## [INSTRUCTIONS TO FOLLOW]
Answer with a single number: the count of lines below that hold "change".

(DATASET CONTENT Opens)

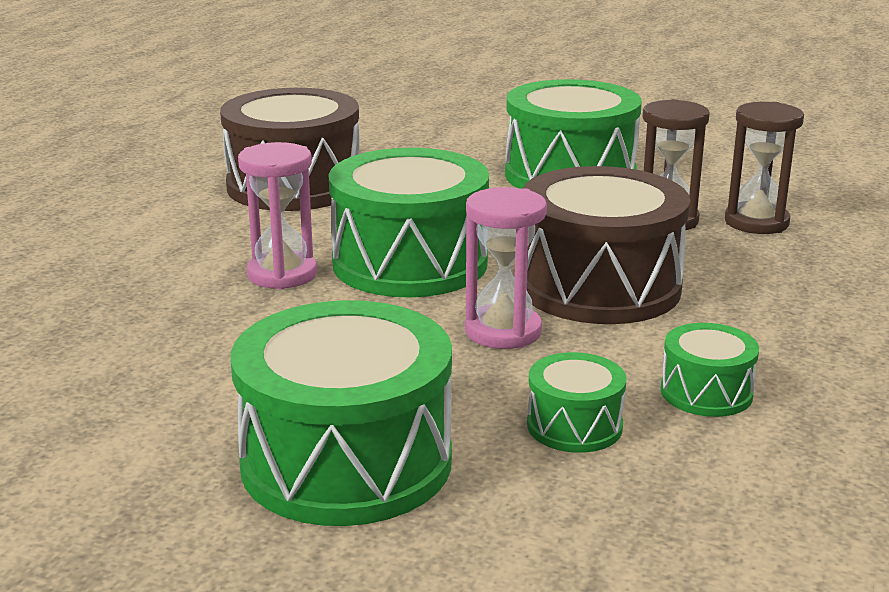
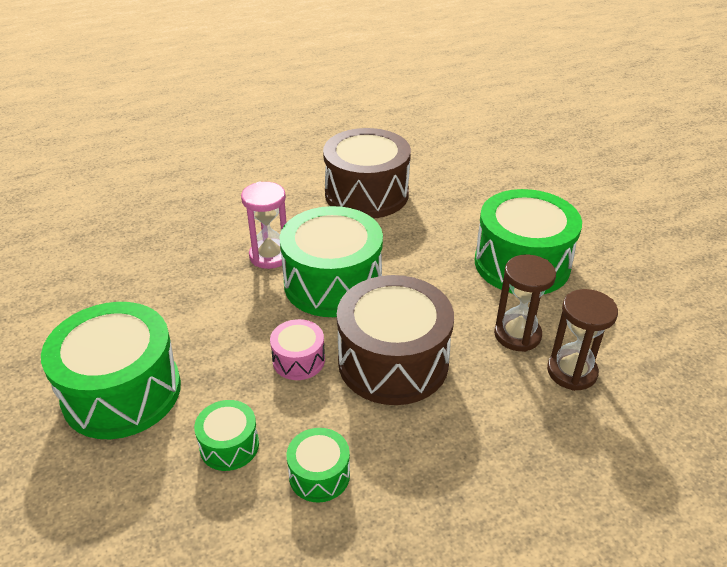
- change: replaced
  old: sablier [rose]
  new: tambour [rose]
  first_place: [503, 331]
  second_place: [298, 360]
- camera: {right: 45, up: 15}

(DATASET CONTENT Closes)
(DATASET CONTENT Opens)

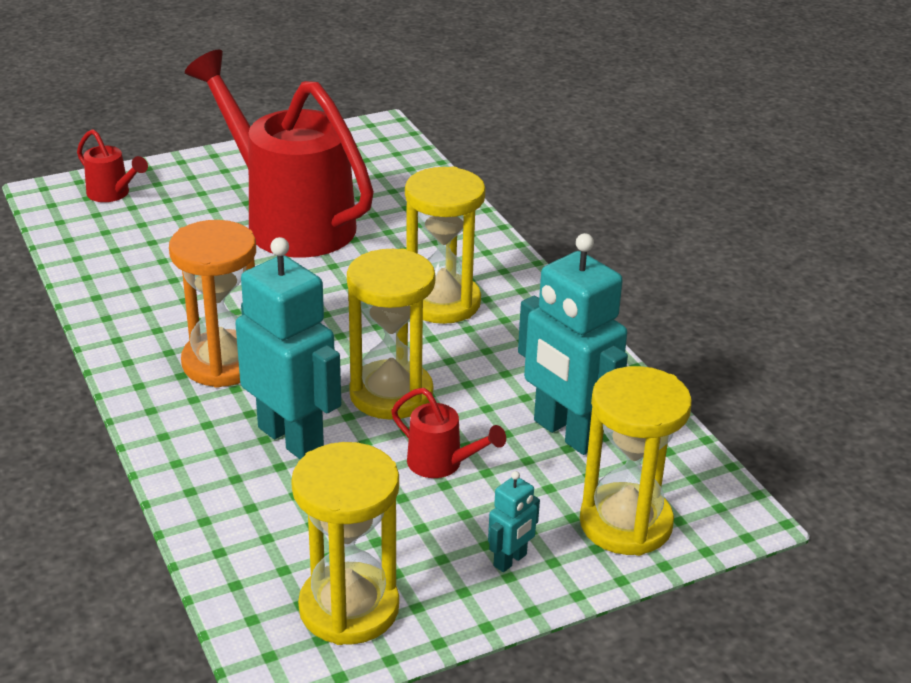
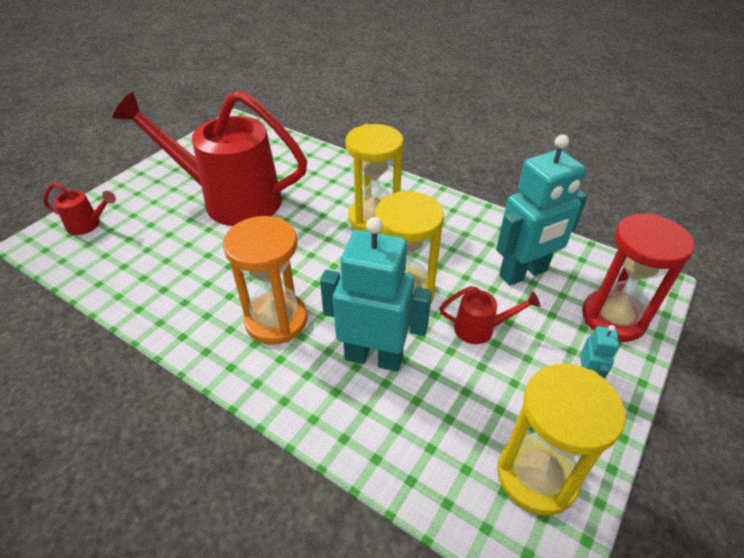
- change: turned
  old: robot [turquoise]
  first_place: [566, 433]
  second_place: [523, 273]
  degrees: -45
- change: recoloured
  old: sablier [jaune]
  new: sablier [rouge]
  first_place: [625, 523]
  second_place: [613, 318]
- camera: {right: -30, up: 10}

(DATASET CONTENT Closes)

## [EXERCISE RESULT]
3